- Written task: A faithful copy of the data below is required, leaving out every picture.

(Information supplied)

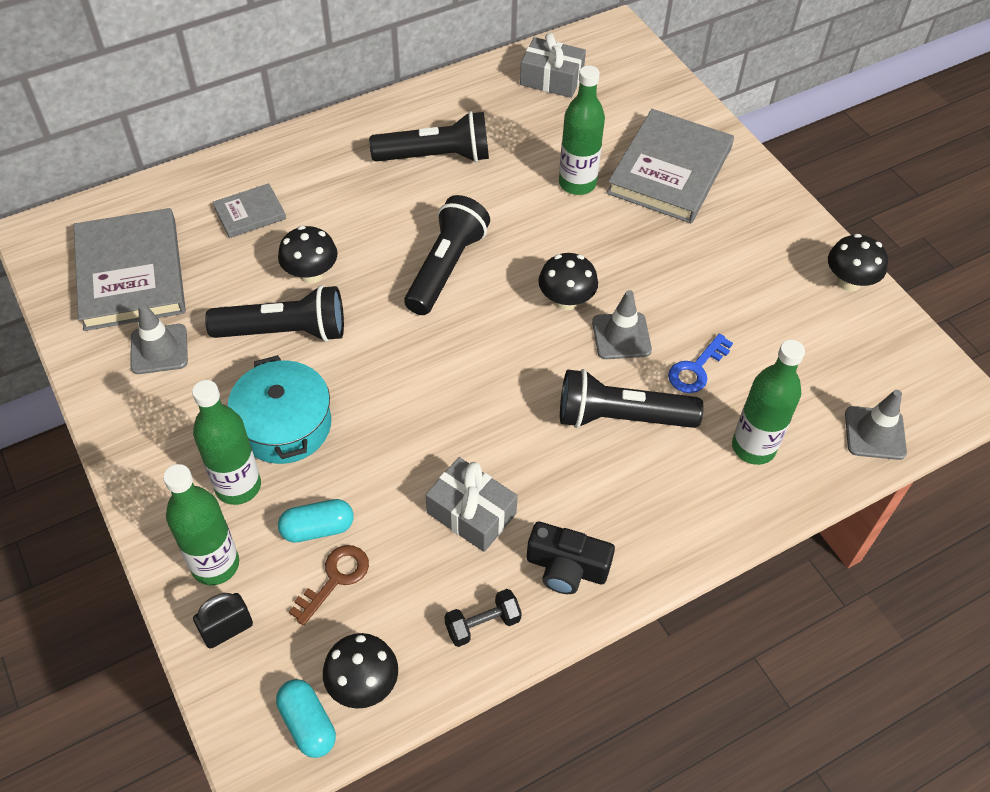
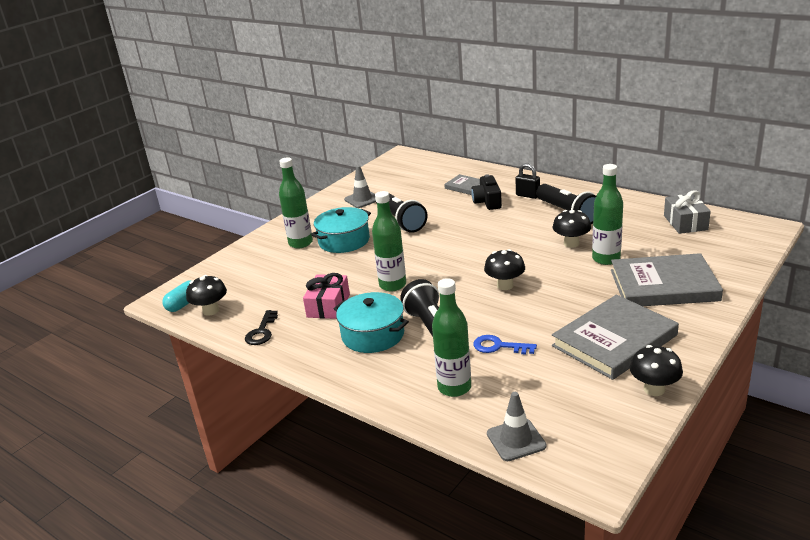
camera: 70 degrees right, 25 degrees down
(131, 273) = (399, 178): grey book -> grey book (614, 340)
(215, 565) = (255, 254): green bottle -> green bottle (392, 285)
(227, 629) = (223, 268): black padlock -> black padlock (527, 195)
(311, 274) = (443, 213): black mushroom -> black mushroom (571, 243)
(317, 528) = (290, 269): turquoise capsule -> none
(335, 579) = (265, 283): brown key -> none
(445, 267) = (488, 244): black flashlight -> none
(471, 513) = (328, 306): grey gift -> pink gift
(482, 624) = (262, 331): black dumbbell -> black key
(566, 567) = (313, 346): black camera -> black camera (487, 201)
(586, 486) = (373, 335): none -> turquoise pot
(621, 336) = (497, 312): grey traffic cone -> none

(End Information supplied)

- Exercise answer:
camera: 70 degrees right, 25 degrees down
(131, 273) = (399, 178): grey book -> grey book (614, 340)
(215, 565) = (255, 254): green bottle -> green bottle (392, 285)
(227, 629) = (223, 268): black padlock -> black padlock (527, 195)
(311, 274) = (443, 213): black mushroom -> black mushroom (571, 243)
(317, 528) = (290, 269): turquoise capsule -> none
(335, 579) = (265, 283): brown key -> none
(445, 267) = (488, 244): black flashlight -> none
(471, 513) = (328, 306): grey gift -> pink gift
(482, 624) = (262, 331): black dumbbell -> black key
(566, 567) = (313, 346): black camera -> black camera (487, 201)
(586, 486) = (373, 335): none -> turquoise pot
(621, 336) = (497, 312): grey traffic cone -> none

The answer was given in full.